* DIRECTIONS *
Please repeat every entry exactly as given, apart from dropping the images.

[Start of section]

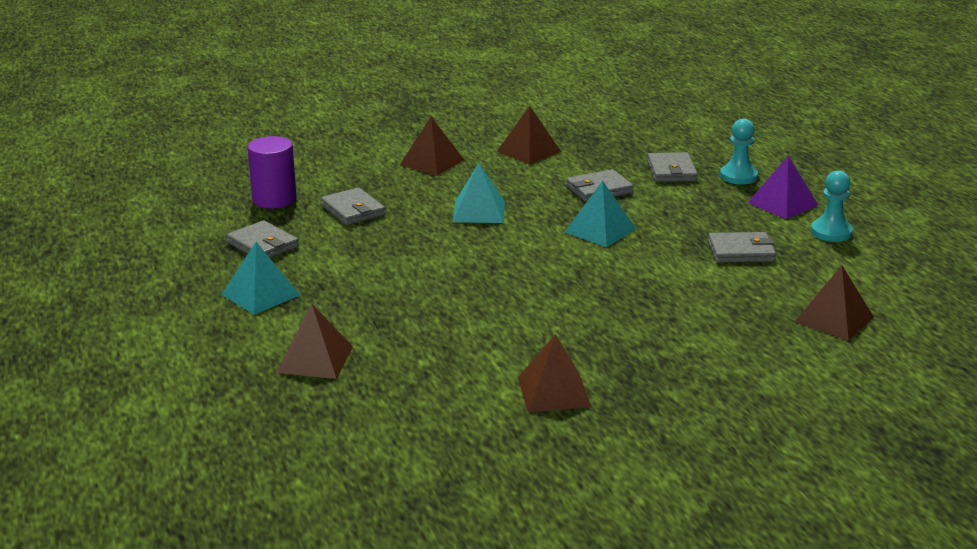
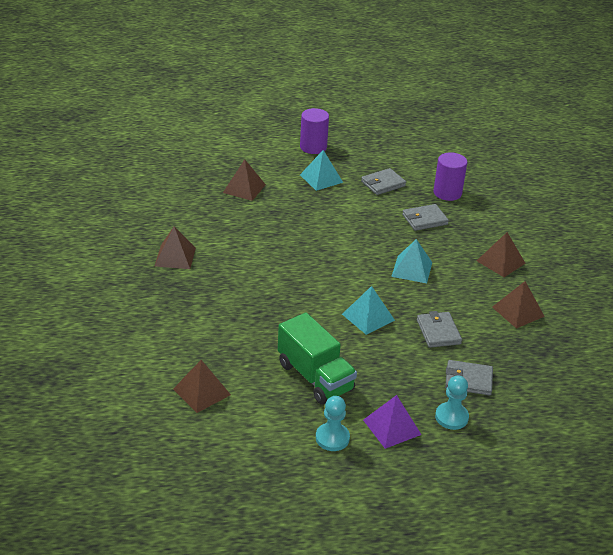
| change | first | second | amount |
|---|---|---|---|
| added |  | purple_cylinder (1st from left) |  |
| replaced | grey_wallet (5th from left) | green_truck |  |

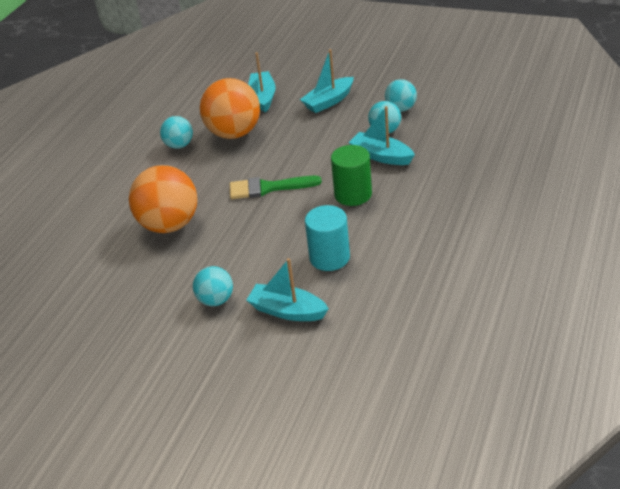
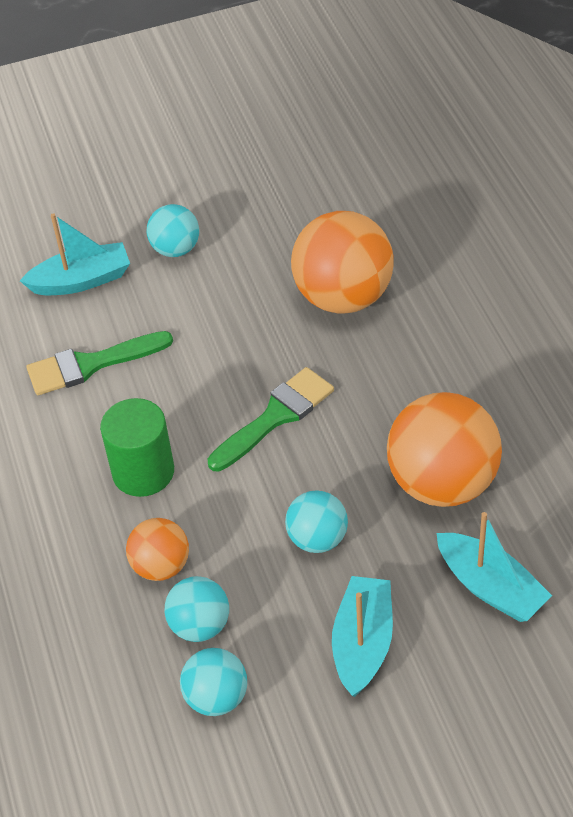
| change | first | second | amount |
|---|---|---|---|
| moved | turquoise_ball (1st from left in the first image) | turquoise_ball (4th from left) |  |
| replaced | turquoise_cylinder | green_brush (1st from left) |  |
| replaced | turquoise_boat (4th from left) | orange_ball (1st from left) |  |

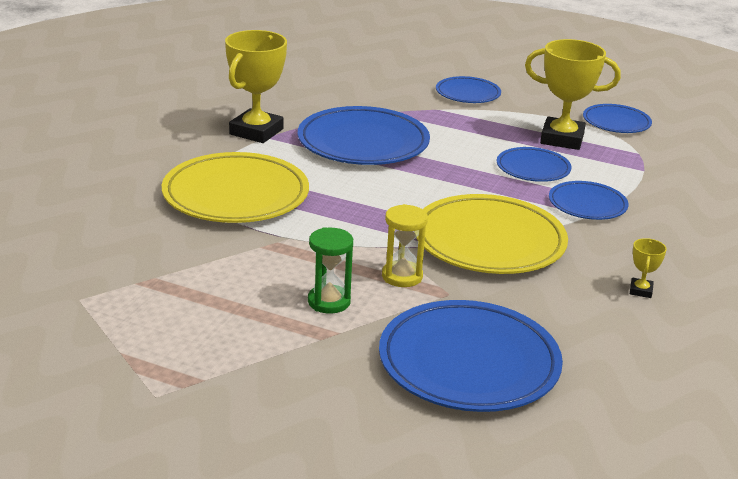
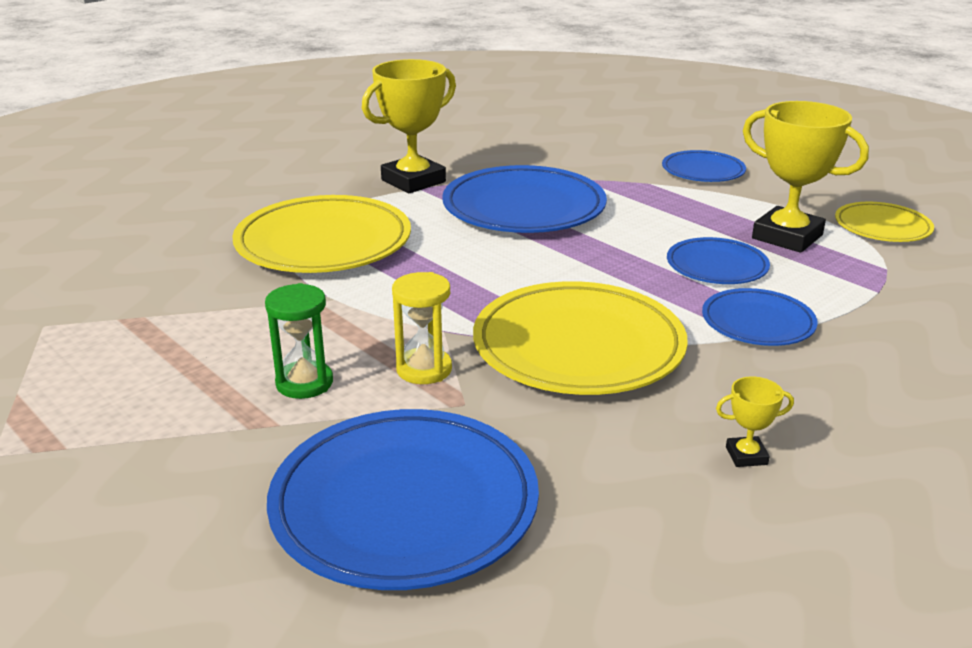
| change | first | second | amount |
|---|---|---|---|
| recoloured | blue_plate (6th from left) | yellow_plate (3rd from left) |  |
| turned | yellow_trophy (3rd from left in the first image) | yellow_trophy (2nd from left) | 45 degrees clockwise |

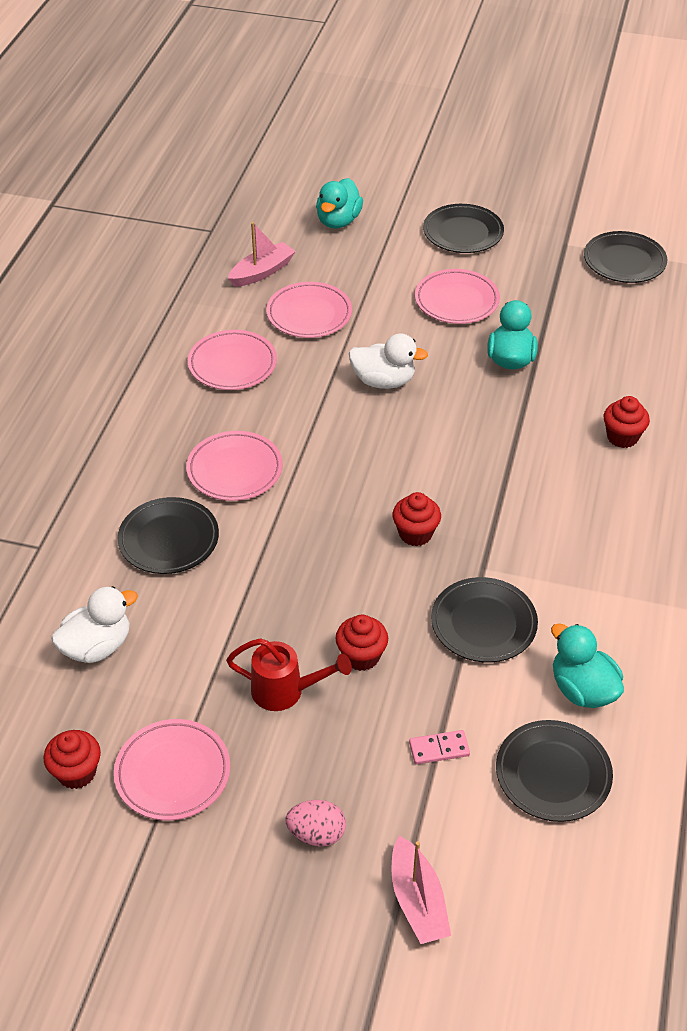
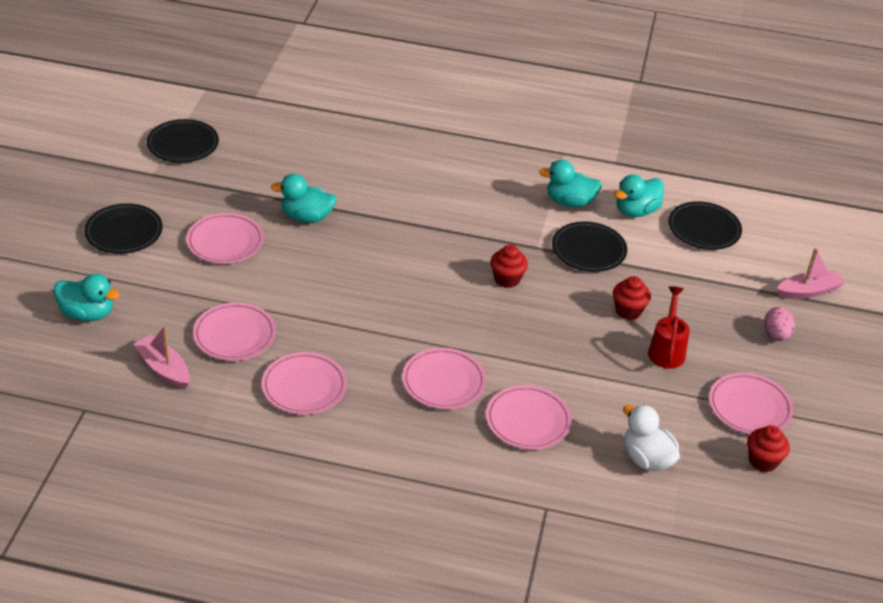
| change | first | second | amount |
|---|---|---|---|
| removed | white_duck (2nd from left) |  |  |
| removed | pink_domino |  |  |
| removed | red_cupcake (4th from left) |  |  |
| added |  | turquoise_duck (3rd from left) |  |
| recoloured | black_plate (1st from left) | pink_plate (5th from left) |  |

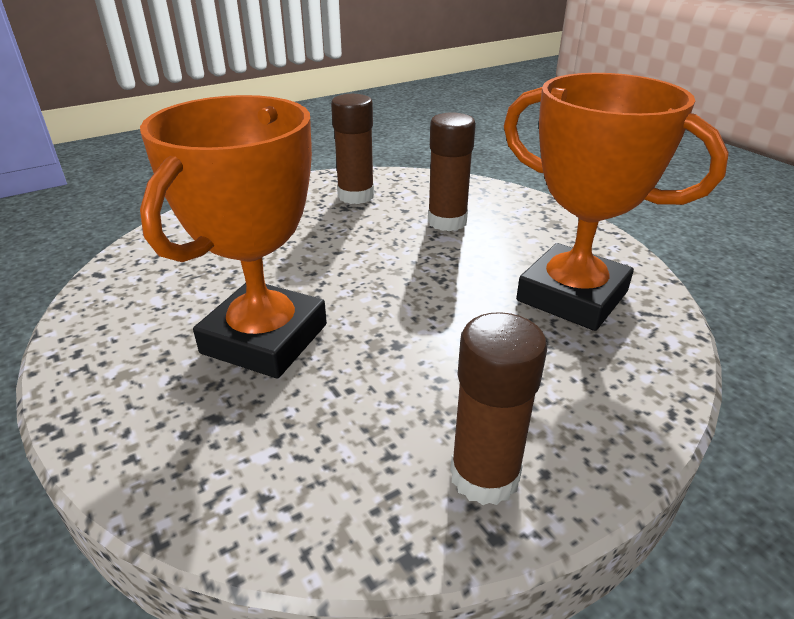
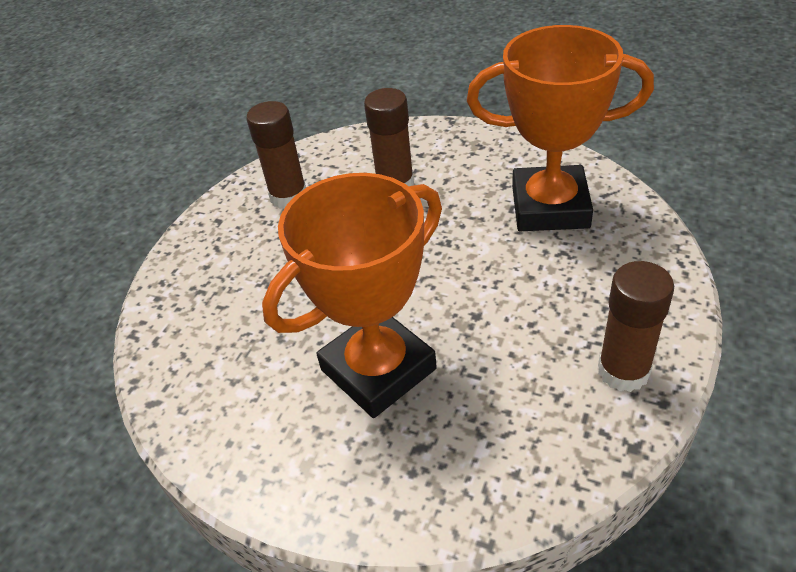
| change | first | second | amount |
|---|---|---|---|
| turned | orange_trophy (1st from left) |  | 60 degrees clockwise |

[End of section]

* WRITTEN SOLUTION *
| change | first | second | amount |
|---|---|---|---|
| added |  | purple_cylinder (1st from left) |  |
| replaced | grey_wallet (5th from left) | green_truck |  |

| change | first | second | amount |
|---|---|---|---|
| moved | turquoise_ball (1st from left in the first image) | turquoise_ball (4th from left) |  |
| replaced | turquoise_cylinder | green_brush (1st from left) |  |
| replaced | turquoise_boat (4th from left) | orange_ball (1st from left) |  |

| change | first | second | amount |
|---|---|---|---|
| recoloured | blue_plate (6th from left) | yellow_plate (3rd from left) |  |
| turned | yellow_trophy (3rd from left in the first image) | yellow_trophy (2nd from left) | 45 degrees clockwise |

| change | first | second | amount |
|---|---|---|---|
| removed | white_duck (2nd from left) |  |  |
| removed | pink_domino |  |  |
| removed | red_cupcake (4th from left) |  |  |
| added |  | turquoise_duck (3rd from left) |  |
| recoloured | black_plate (1st from left) | pink_plate (5th from left) |  |

| change | first | second | amount |
|---|---|---|---|
| turned | orange_trophy (1st from left) |  | 60 degrees clockwise |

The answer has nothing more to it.